◆ **WORK REQUIRED**: In the entries below, find the line with "R6: 680 (NET2, NET4) -> 680 (NET11, NET13)" and the line with "TH1: 10k (GND, U4/IO15) -> 10k (U4/IO15, VS)". Return those two lines and all lines between them, exactly.
RECORDS FOR PROCESSING: Begin
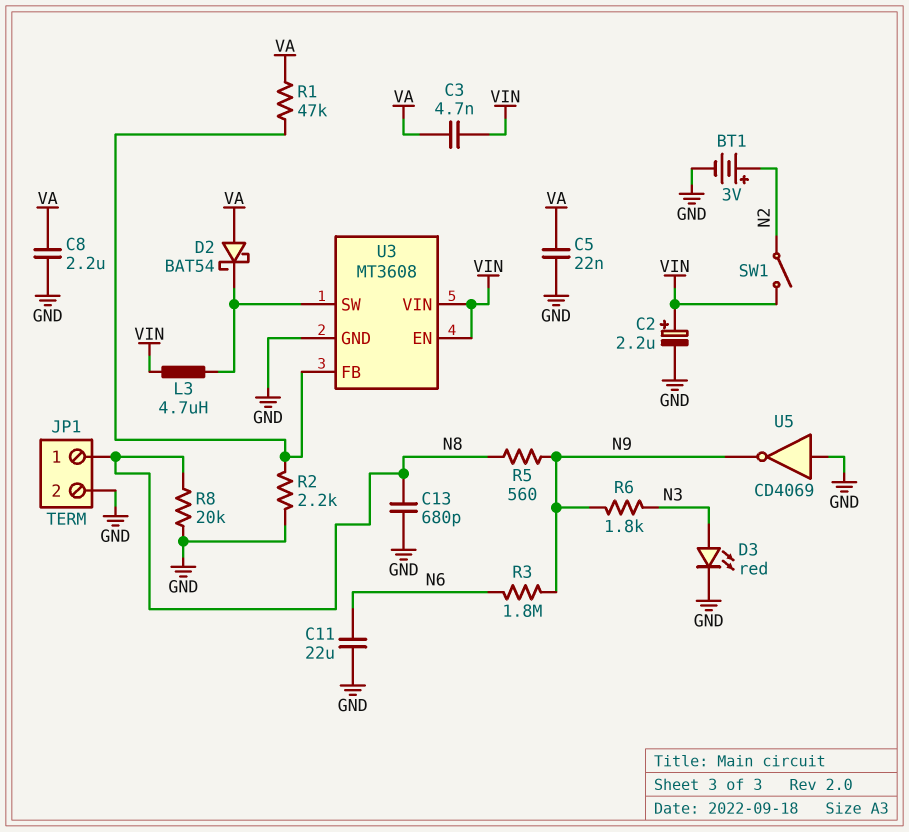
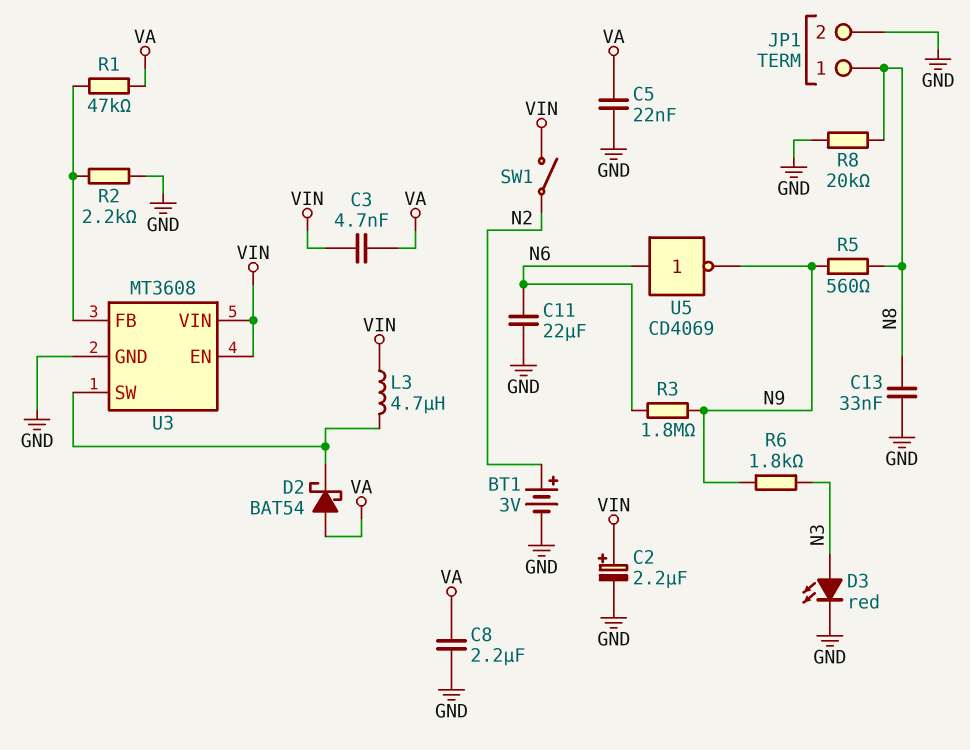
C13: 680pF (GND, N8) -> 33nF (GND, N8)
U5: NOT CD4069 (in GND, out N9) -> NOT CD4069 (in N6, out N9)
RECORDS FOR PROCESSING: End
RECORDS FOR PROCESSING: Begin
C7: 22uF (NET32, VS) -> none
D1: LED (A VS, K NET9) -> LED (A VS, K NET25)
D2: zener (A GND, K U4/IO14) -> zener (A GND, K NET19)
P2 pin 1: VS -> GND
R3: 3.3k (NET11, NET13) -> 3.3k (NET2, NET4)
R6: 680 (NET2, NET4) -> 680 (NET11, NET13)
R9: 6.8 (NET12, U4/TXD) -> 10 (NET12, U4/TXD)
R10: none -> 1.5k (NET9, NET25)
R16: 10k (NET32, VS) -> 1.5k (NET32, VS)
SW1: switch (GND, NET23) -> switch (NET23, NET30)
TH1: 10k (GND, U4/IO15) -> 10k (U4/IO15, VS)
RECORDS FOR PROCESSING: End
◆ **SOLUTION TO THIS TASK**:
R6: 680 (NET2, NET4) -> 680 (NET11, NET13)
R9: 6.8 (NET12, U4/TXD) -> 10 (NET12, U4/TXD)
R10: none -> 1.5k (NET9, NET25)
R16: 10k (NET32, VS) -> 1.5k (NET32, VS)
SW1: switch (GND, NET23) -> switch (NET23, NET30)
TH1: 10k (GND, U4/IO15) -> 10k (U4/IO15, VS)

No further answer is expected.